WHAT IS BEING ASKED:
Copy the following data exactly and drop the pictures.

[[ SOURCE RECORDS open ]]

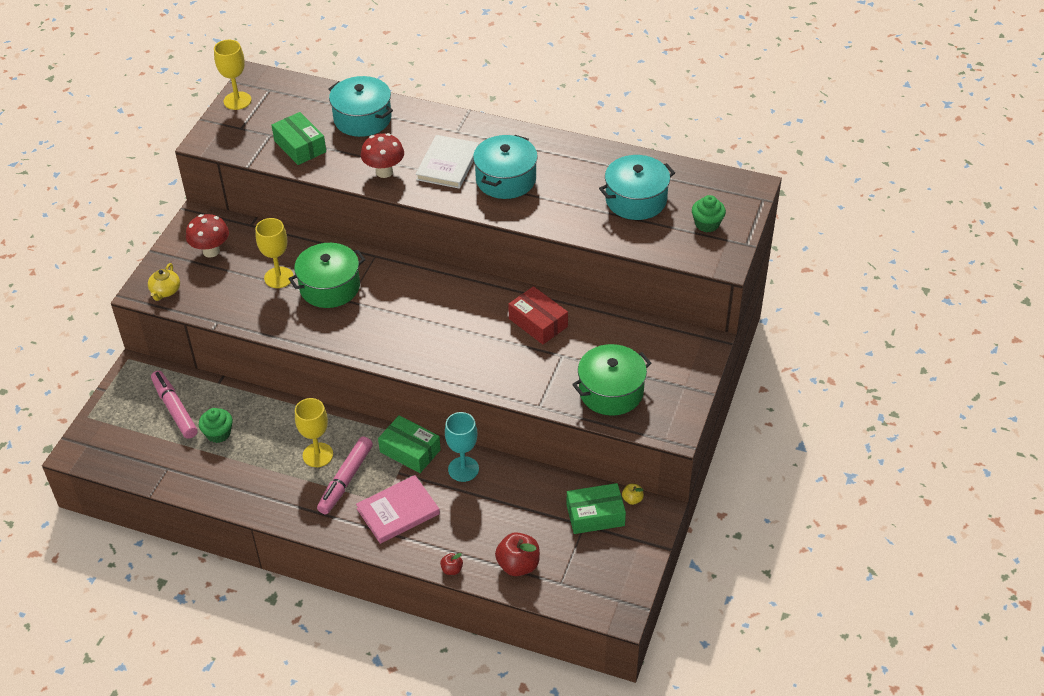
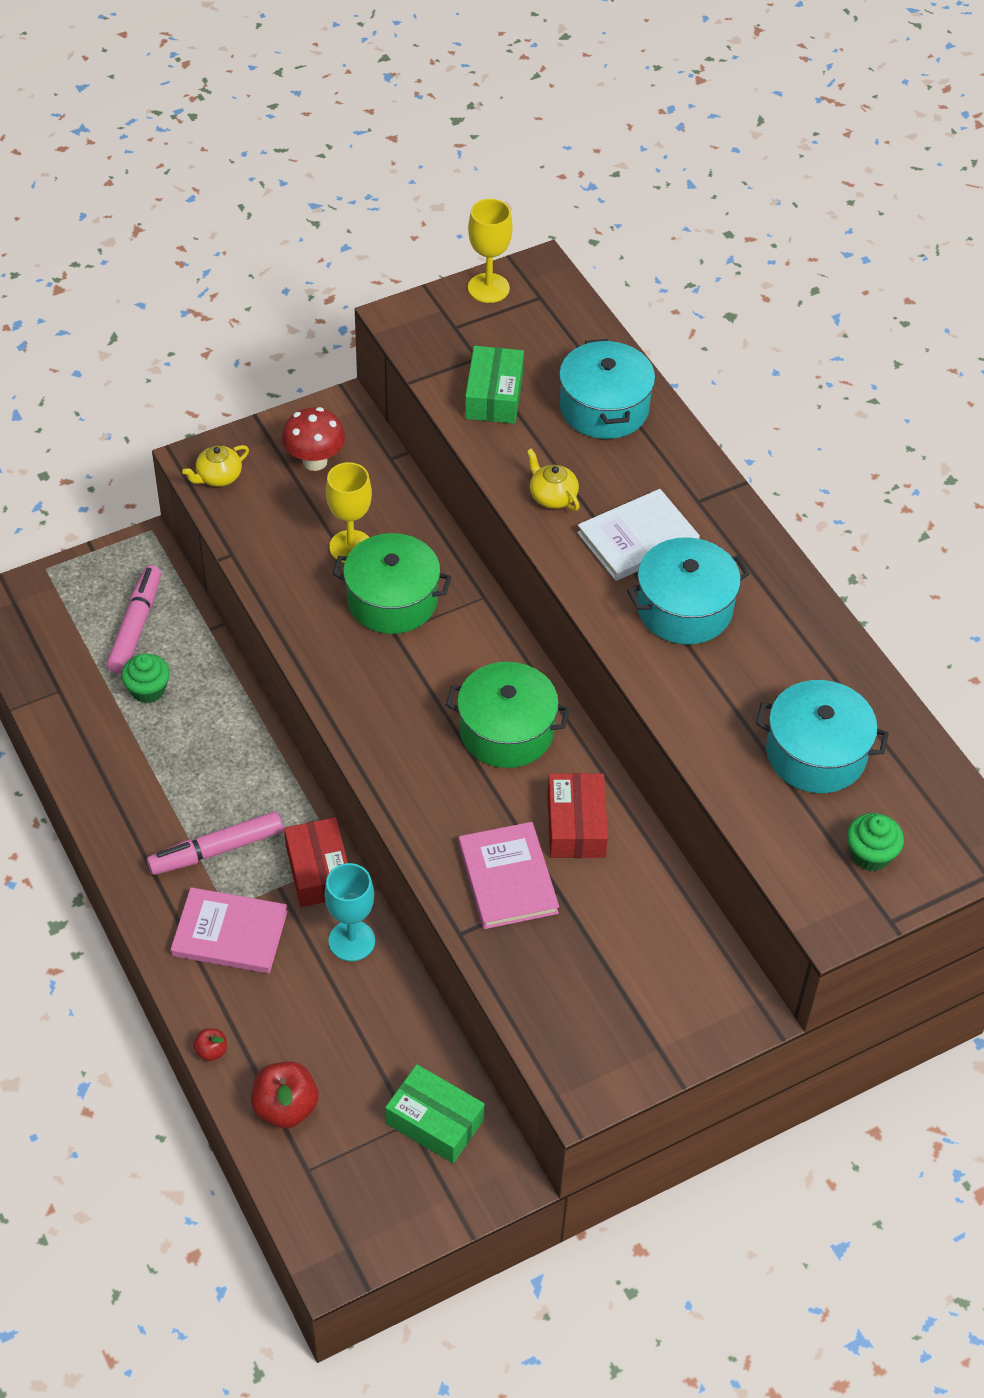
camera: 40 degrees right, 5 degrees up
(318, 455) = (219, 796): yellow goblet -> none
(384, 172) = (552, 496): red mushroom -> yellow teapot
(410, 451) = (319, 871): green box -> red box
(533, 367) = (508, 878): none -> pink book
(611, 391) = (563, 982): green pot -> green pot (506, 731)
(632, 499) = (498, 1139): yellow apple -> none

[[ SOURCE RECORDS closed ]]

YOUR RESPONSE:
camera: 40 degrees right, 5 degrees up
(318, 455) = (219, 796): yellow goblet -> none
(384, 172) = (552, 496): red mushroom -> yellow teapot
(410, 451) = (319, 871): green box -> red box
(533, 367) = (508, 878): none -> pink book
(611, 391) = (563, 982): green pot -> green pot (506, 731)
(632, 499) = (498, 1139): yellow apple -> none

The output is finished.